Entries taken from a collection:
▬▬▬▬▬▬▬▬▬▬

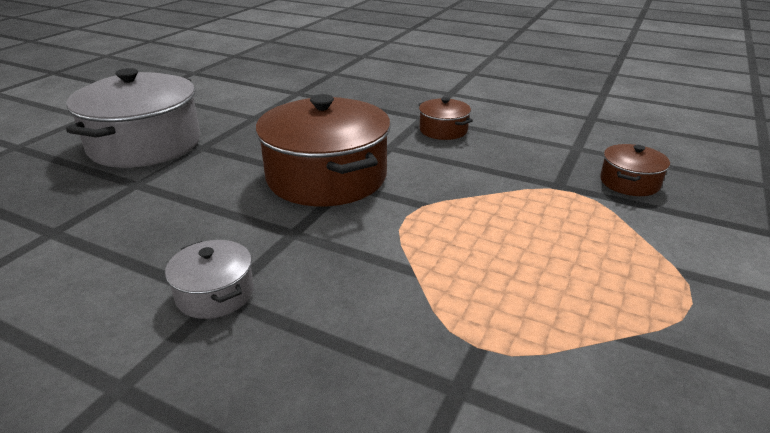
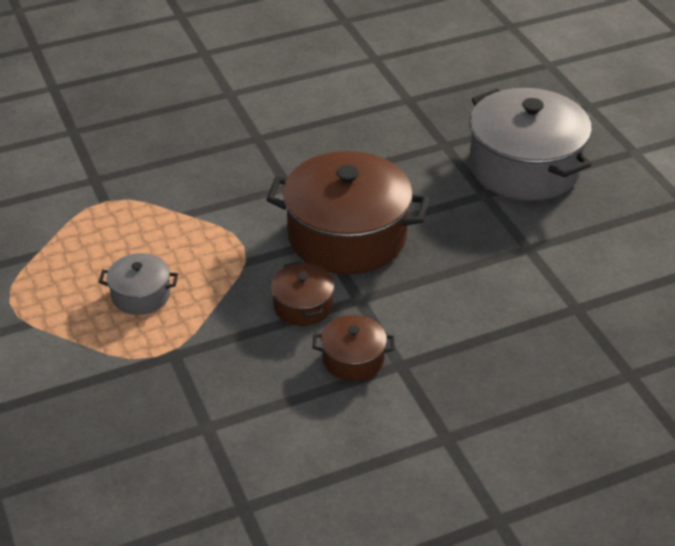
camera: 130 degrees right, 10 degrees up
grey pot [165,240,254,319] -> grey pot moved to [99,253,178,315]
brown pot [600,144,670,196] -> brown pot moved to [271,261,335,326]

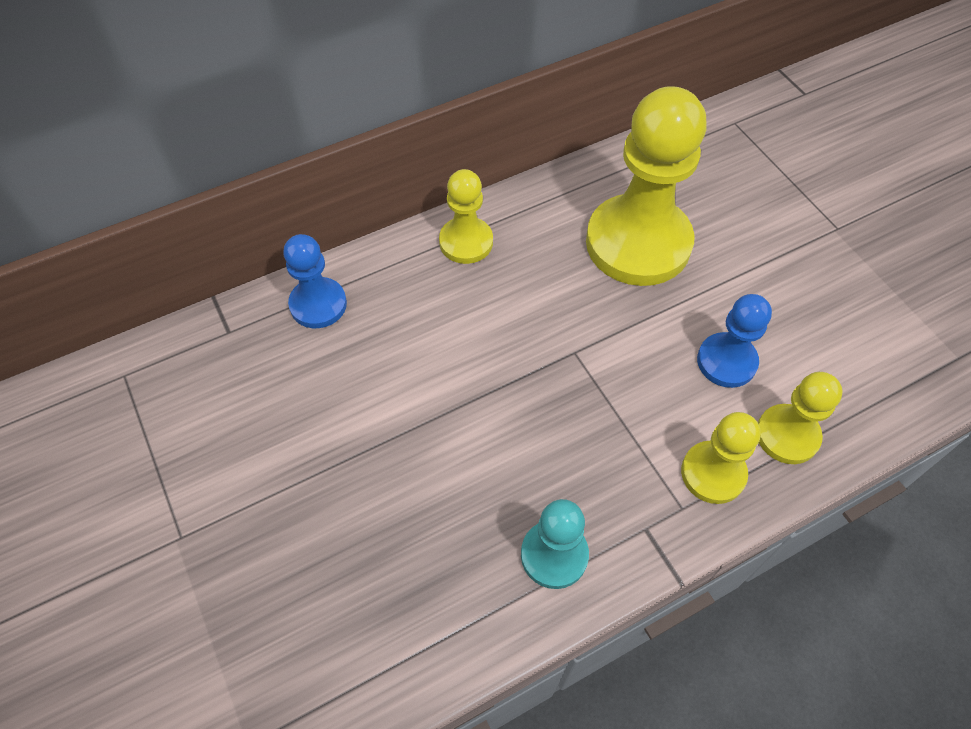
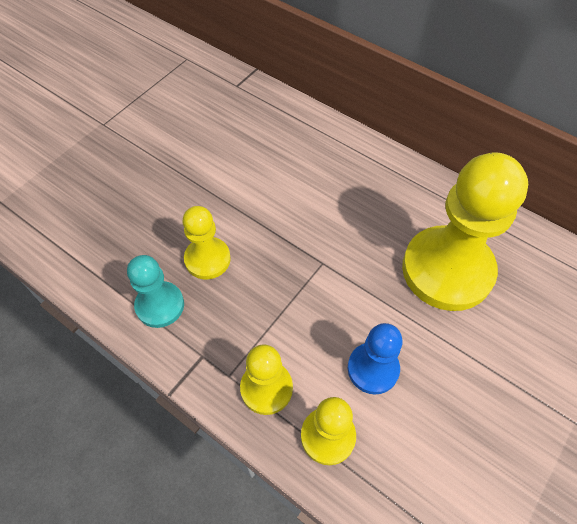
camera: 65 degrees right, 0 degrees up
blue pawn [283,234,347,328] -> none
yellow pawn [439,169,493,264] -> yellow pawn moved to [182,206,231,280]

▬▬▬▬▬▬▬▬▬▬

Return an exact transcription of the entries above, excluding each image.

Response to the task:
camera: 130 degrees right, 10 degrees up
grey pot [165,240,254,319] -> grey pot moved to [99,253,178,315]
brown pot [600,144,670,196] -> brown pot moved to [271,261,335,326]

camera: 65 degrees right, 0 degrees up
blue pawn [283,234,347,328] -> none
yellow pawn [439,169,493,264] -> yellow pawn moved to [182,206,231,280]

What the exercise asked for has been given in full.